**Entries shown:**
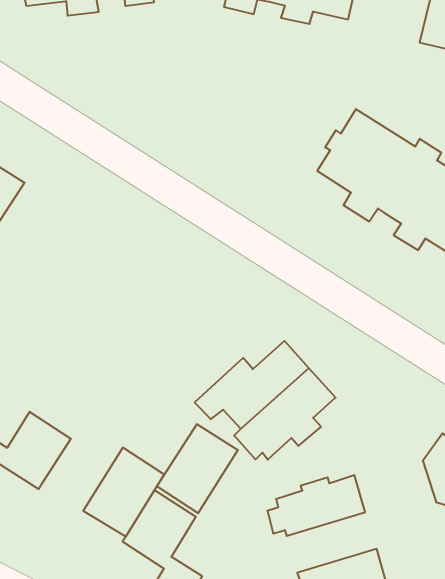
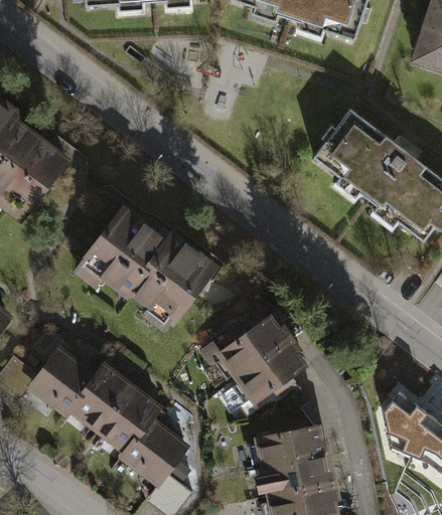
building: none -> [76,202,218,332]
building: [157,424,238,513] -> [64,356,134,430]
building: none -> [255,451,336,496]

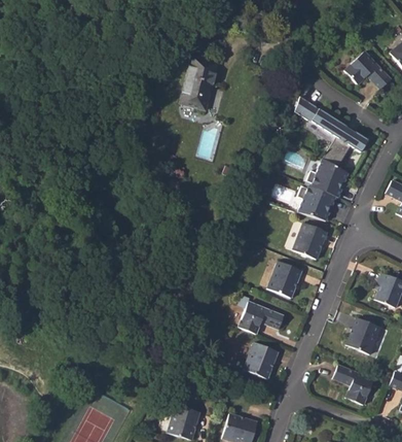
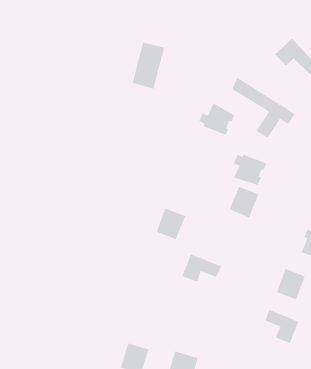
building: [306,159,349,197] -> [198,103,235,136]
building: [267,261,302,298] -> [156,208,186,240]
building: [243,342,278,379] -> none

**How to complete this task:** From the first line to the last, give the data again exactly, but without pictures.

**Exercise result:**
building: none -> [76,202,218,332]
building: [157,424,238,513] -> [64,356,134,430]
building: none -> [255,451,336,496]

building: [306,159,349,197] -> [198,103,235,136]
building: [267,261,302,298] -> [156,208,186,240]
building: [243,342,278,379] -> none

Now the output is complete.